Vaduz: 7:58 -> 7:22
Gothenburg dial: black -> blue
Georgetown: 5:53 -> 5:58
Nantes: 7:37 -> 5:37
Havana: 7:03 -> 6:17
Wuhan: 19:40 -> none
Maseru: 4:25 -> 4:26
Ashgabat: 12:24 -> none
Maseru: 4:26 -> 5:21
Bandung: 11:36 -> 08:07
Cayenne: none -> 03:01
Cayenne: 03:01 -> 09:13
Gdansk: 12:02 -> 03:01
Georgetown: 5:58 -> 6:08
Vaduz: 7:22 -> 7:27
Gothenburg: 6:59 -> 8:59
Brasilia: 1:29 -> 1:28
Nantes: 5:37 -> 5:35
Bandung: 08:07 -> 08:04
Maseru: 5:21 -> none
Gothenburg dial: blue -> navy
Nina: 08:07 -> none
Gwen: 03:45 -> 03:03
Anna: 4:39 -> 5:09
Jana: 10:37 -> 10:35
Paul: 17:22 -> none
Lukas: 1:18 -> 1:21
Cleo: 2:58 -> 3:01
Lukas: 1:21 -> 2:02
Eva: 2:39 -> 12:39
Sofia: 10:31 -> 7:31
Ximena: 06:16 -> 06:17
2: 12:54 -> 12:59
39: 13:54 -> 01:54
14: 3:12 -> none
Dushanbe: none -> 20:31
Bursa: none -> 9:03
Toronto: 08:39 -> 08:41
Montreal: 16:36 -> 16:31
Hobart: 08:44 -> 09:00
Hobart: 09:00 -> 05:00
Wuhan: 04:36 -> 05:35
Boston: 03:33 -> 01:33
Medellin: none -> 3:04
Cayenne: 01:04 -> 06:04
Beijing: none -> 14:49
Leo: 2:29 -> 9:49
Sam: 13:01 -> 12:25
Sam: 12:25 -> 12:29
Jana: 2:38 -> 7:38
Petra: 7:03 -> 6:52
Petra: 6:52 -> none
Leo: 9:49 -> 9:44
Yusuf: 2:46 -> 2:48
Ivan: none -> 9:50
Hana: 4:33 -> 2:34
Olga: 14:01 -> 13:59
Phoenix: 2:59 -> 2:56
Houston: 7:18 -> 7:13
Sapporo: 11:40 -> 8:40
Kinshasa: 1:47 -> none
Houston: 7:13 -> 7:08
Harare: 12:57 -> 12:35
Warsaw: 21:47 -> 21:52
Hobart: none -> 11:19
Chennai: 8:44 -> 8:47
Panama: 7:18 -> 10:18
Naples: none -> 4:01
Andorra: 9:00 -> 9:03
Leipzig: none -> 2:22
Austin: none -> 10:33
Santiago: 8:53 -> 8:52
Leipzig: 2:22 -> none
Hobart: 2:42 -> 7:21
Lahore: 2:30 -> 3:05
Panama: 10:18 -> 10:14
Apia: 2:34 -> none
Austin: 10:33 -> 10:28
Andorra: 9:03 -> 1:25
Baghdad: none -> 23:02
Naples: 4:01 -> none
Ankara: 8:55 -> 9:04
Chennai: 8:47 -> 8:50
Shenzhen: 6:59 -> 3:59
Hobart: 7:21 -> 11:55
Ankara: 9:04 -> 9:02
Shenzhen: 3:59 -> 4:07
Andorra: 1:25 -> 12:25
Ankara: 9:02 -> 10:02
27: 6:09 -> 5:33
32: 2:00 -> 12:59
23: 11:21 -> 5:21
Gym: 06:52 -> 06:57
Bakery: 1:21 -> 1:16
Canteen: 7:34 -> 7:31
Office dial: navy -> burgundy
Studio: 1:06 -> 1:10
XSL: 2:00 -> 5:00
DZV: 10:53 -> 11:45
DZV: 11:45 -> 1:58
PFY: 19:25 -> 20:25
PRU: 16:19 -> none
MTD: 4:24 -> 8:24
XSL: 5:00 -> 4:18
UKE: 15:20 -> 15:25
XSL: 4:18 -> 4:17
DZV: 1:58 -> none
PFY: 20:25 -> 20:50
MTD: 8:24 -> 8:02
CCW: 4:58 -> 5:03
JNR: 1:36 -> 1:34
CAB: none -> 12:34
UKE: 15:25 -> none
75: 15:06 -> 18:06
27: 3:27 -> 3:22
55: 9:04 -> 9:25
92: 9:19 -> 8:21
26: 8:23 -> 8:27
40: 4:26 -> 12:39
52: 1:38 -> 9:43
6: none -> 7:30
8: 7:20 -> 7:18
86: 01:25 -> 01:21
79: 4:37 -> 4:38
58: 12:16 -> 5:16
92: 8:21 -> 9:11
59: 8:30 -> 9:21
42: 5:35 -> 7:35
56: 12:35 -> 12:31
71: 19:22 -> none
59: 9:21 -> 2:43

====

» WHAT IS ASKED
Locate every row above that contains the string "Bandung", matching uppercase and lowercase letters exactly, and copy each such row in full.

» OUTPUT OF THE TASK
Bandung: 11:36 -> 08:07
Bandung: 08:07 -> 08:04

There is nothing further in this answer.